- [Assignment]:
Whichever lines of the material contain "blanco", copy each of them.

- [Data in this exercise]:
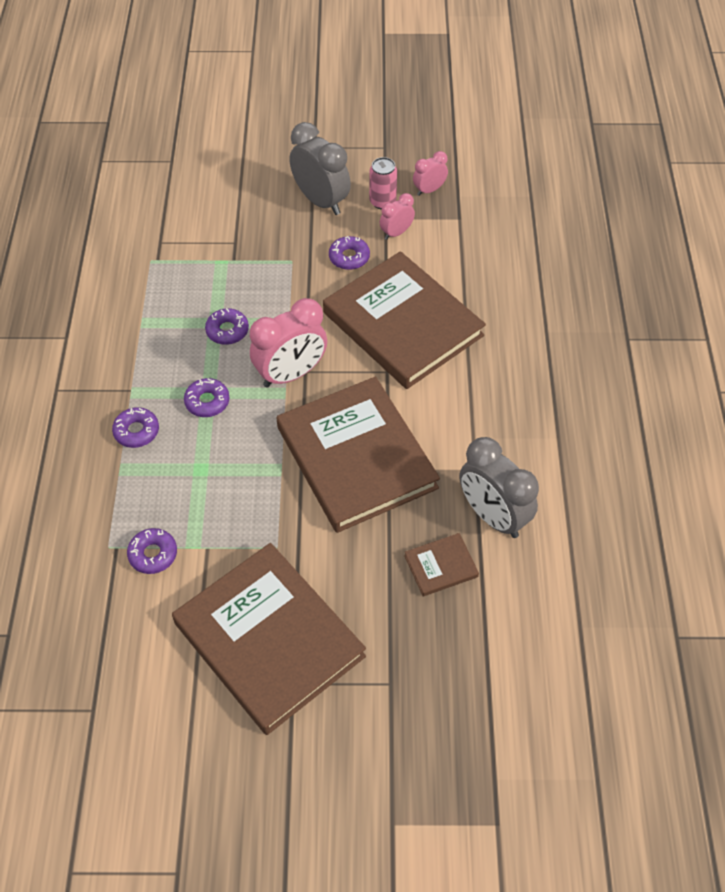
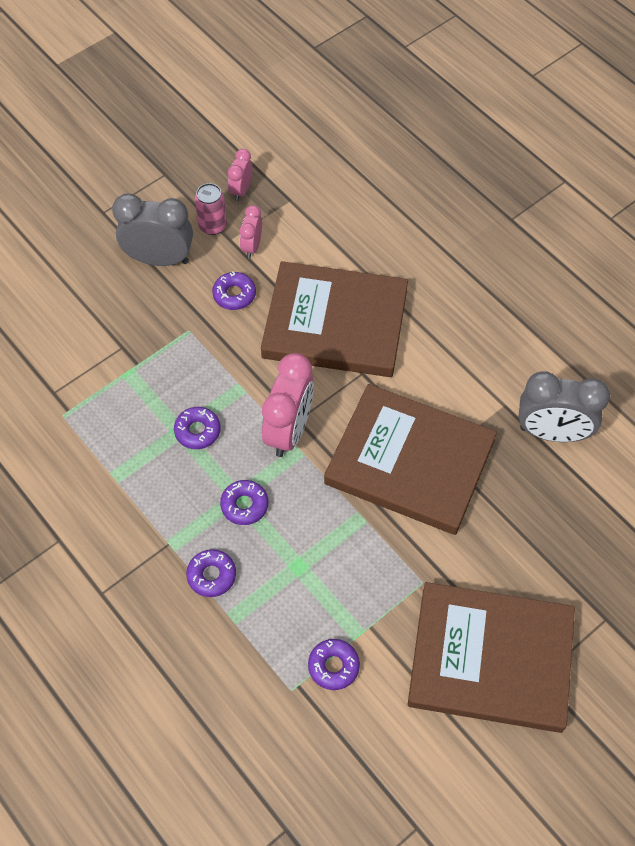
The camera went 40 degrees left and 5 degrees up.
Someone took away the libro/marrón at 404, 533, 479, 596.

...

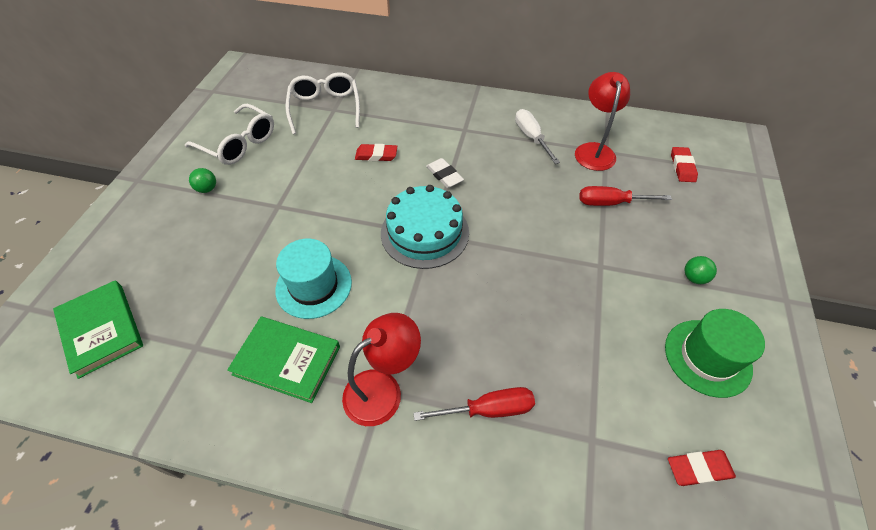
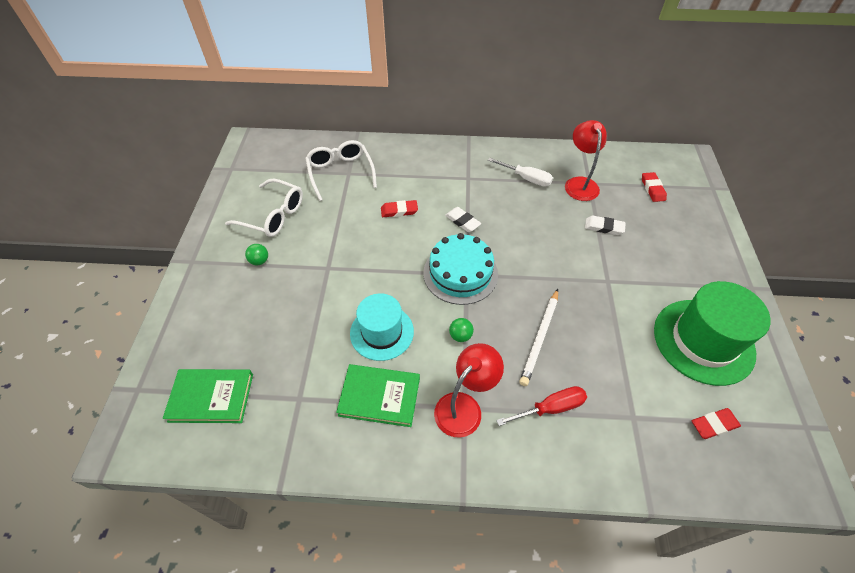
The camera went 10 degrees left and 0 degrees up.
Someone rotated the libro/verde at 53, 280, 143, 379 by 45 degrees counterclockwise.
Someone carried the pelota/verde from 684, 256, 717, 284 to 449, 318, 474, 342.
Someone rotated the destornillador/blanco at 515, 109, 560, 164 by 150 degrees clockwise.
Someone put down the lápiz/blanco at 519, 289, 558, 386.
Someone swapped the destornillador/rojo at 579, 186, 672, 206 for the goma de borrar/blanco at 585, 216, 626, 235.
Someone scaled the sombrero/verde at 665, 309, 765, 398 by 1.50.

...

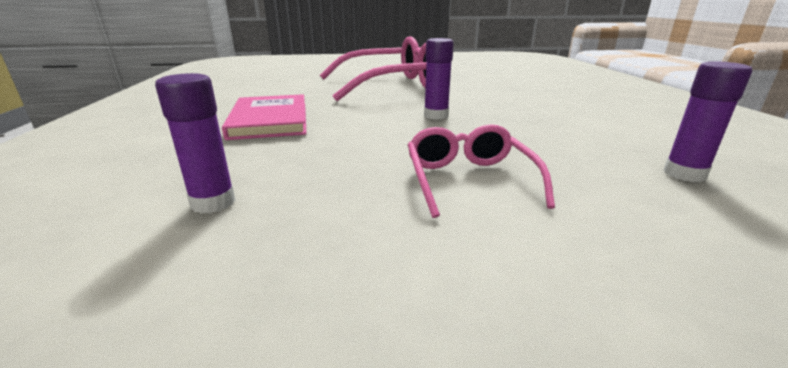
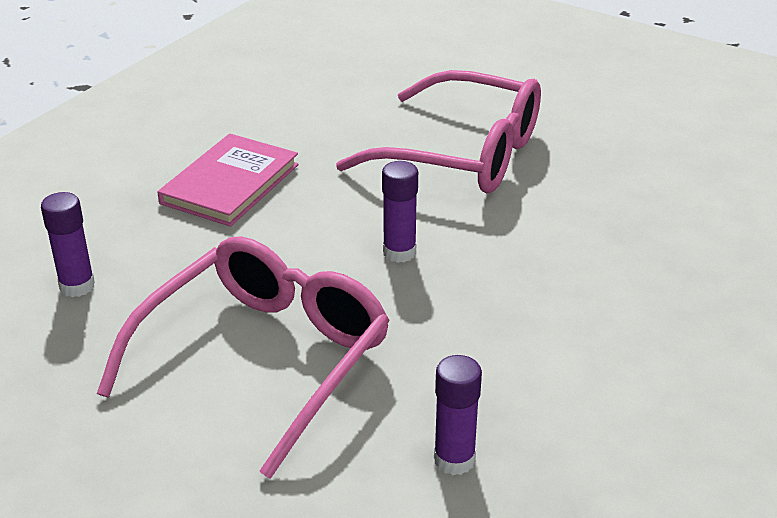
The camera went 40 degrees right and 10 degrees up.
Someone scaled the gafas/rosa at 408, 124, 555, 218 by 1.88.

- [Reply to the exercise]:
Someone rotated the destornillador/blanco at 515, 109, 560, 164 by 150 degrees clockwise.
Someone put down the lápiz/blanco at 519, 289, 558, 386.
Someone swapped the destornillador/rojo at 579, 186, 672, 206 for the goma de borrar/blanco at 585, 216, 626, 235.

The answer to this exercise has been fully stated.